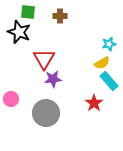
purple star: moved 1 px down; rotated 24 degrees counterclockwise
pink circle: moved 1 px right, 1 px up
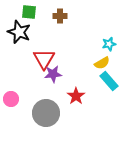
green square: moved 1 px right
purple star: moved 5 px up
red star: moved 18 px left, 7 px up
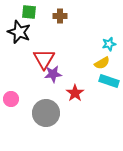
cyan rectangle: rotated 30 degrees counterclockwise
red star: moved 1 px left, 3 px up
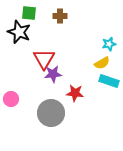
green square: moved 1 px down
red star: rotated 30 degrees counterclockwise
gray circle: moved 5 px right
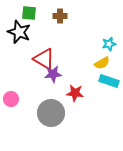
red triangle: rotated 30 degrees counterclockwise
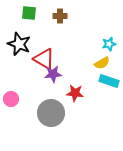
black star: moved 12 px down
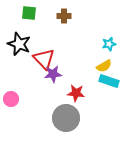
brown cross: moved 4 px right
red triangle: rotated 15 degrees clockwise
yellow semicircle: moved 2 px right, 3 px down
red star: moved 1 px right
gray circle: moved 15 px right, 5 px down
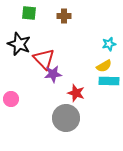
cyan rectangle: rotated 18 degrees counterclockwise
red star: rotated 12 degrees clockwise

__WHAT YOU WILL DO__
Pick out every line in the entries above that contains the word "triangle", matching case exactly, and copy each one.

__SOLVED PROBLEM__
red triangle: rotated 30 degrees counterclockwise
red triangle: rotated 15 degrees clockwise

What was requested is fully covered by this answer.